WHAT YOU SHOULD DO
Copy exactly the lines that run from the one containing "C1: 100nF (GND, VCC) -> 100nF (THR, VCC)" through the end of the entries, both ends included.

DATA SUPPLIED
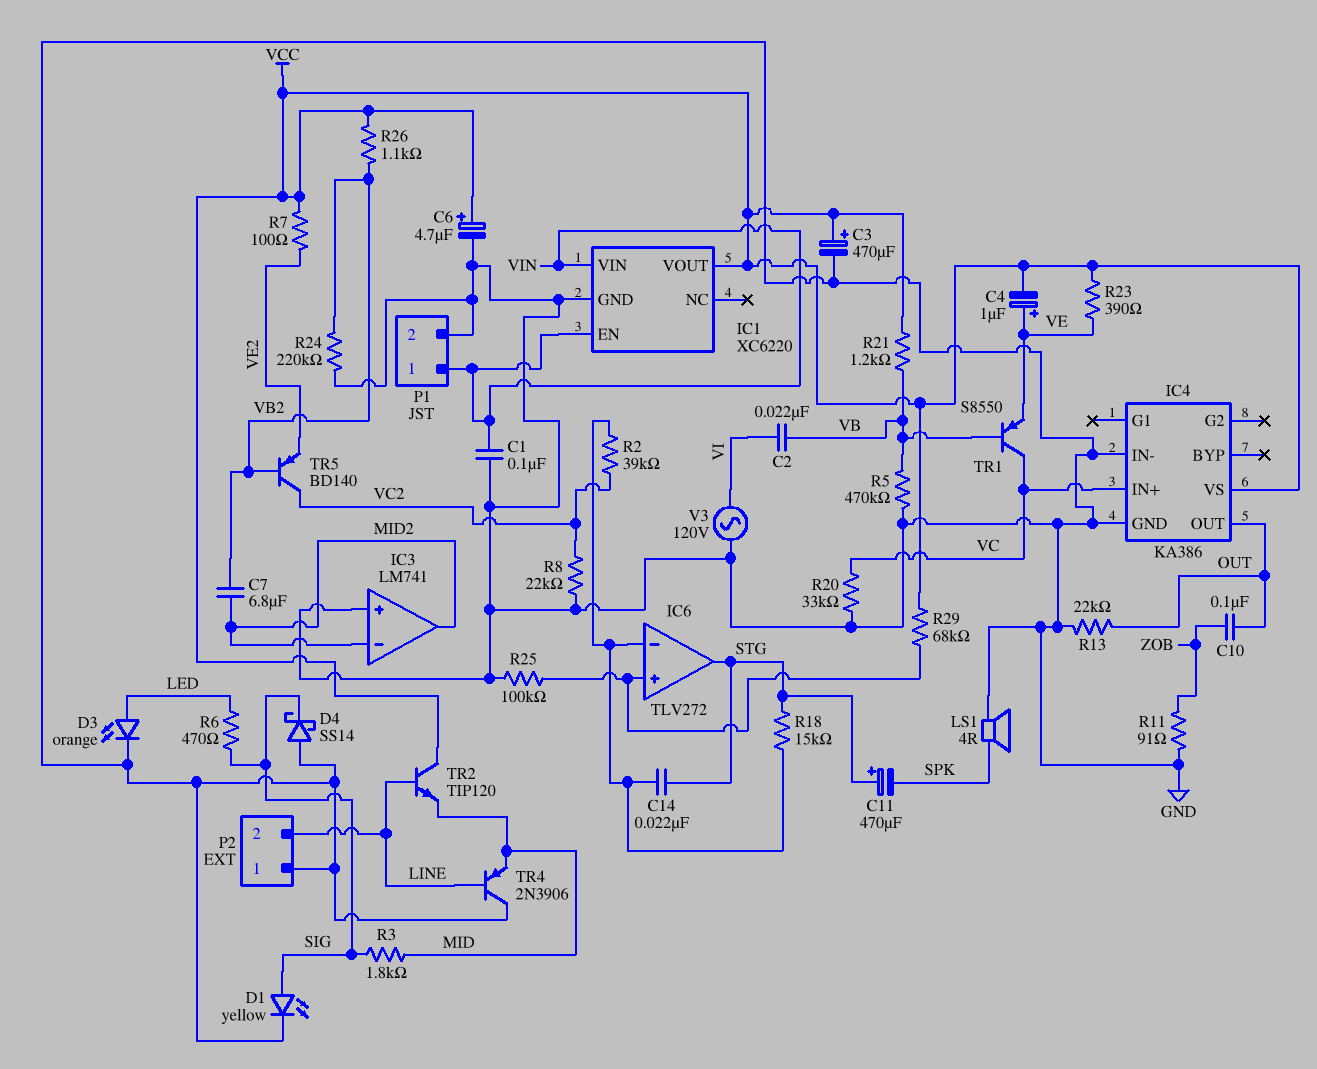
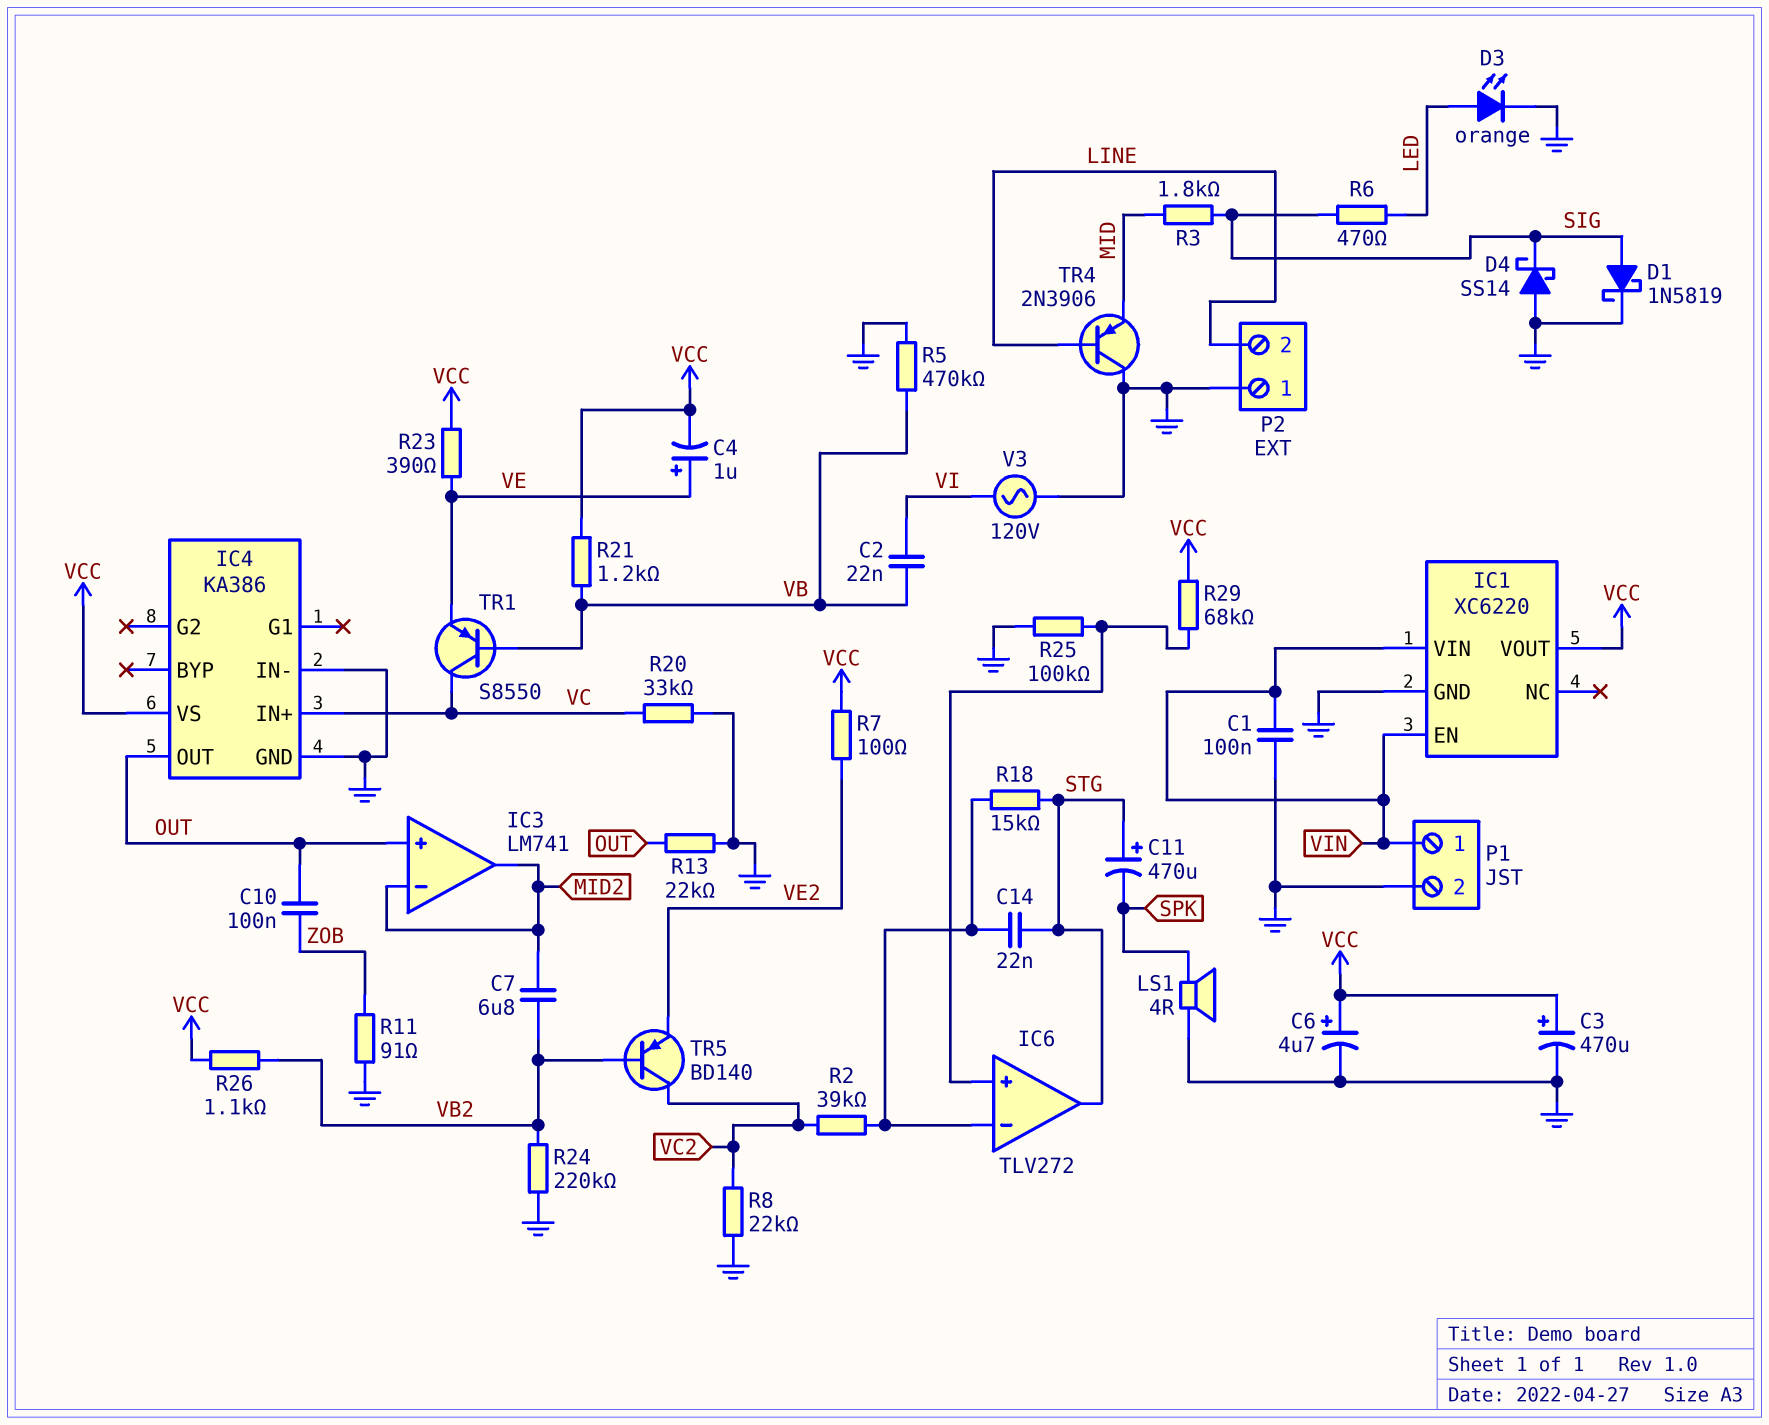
D1: LED yellow (A SIG, K GND) -> schottky 1N5819 (A SIG, K GND)
IC3 pin in+: GND -> OUT
TR2: NPN TIP120 (B LINE, C VCC, E MID) -> none

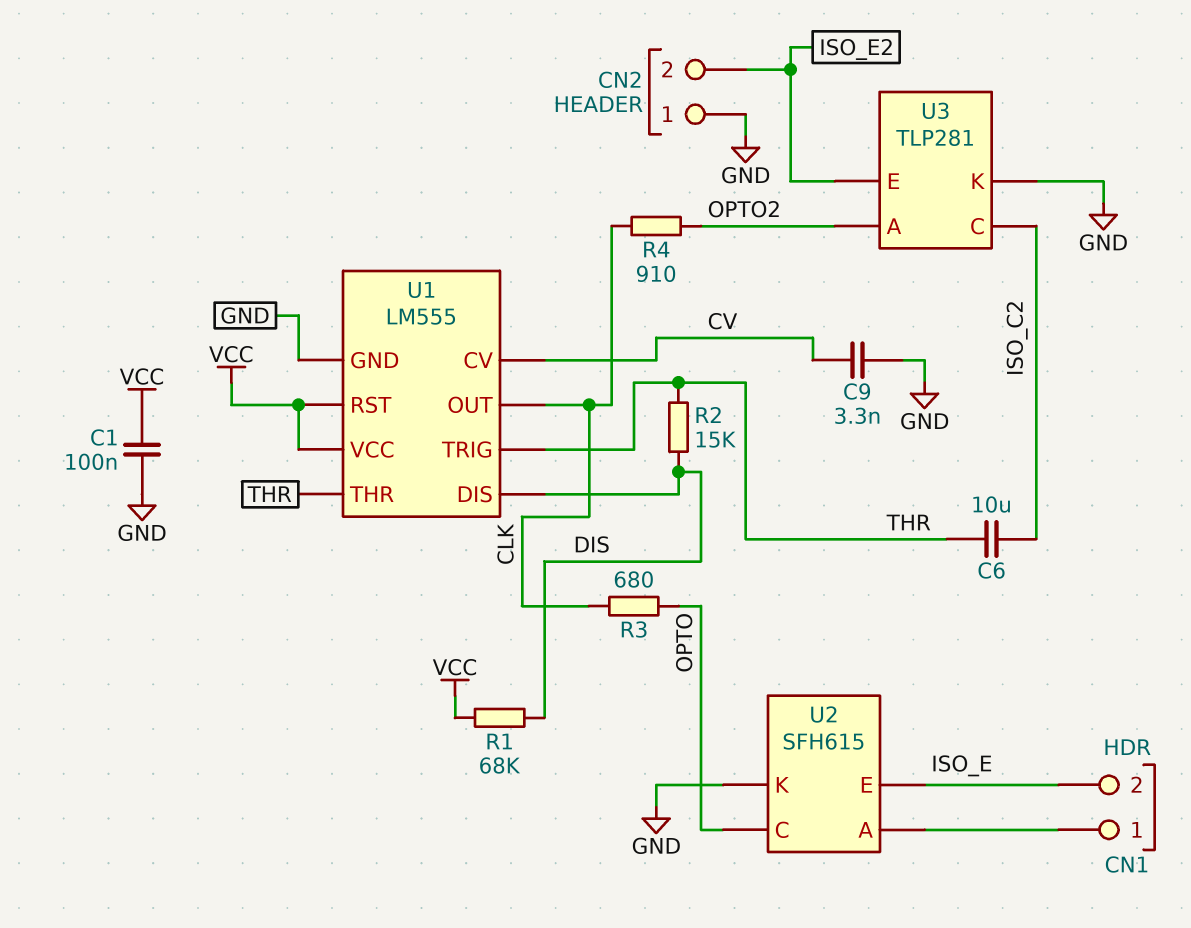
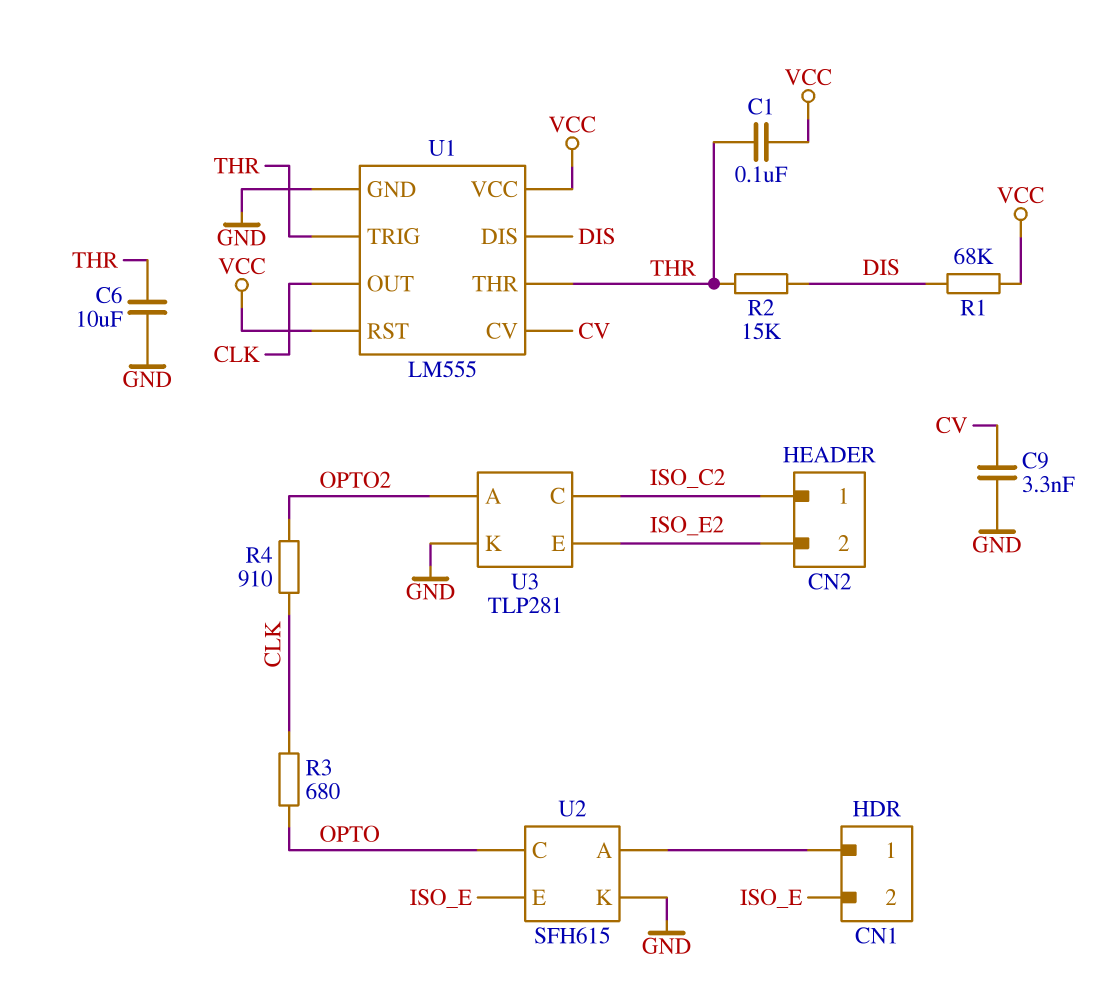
C1: 100nF (GND, VCC) -> 100nF (THR, VCC)
C6: 10uF (ISO_C2, THR) -> 10uF (GND, THR)
CN2 pin 1: GND -> ISO_C2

OUTPUT OF THE EXERCISE
C1: 100nF (GND, VCC) -> 100nF (THR, VCC)
C6: 10uF (ISO_C2, THR) -> 10uF (GND, THR)
CN2 pin 1: GND -> ISO_C2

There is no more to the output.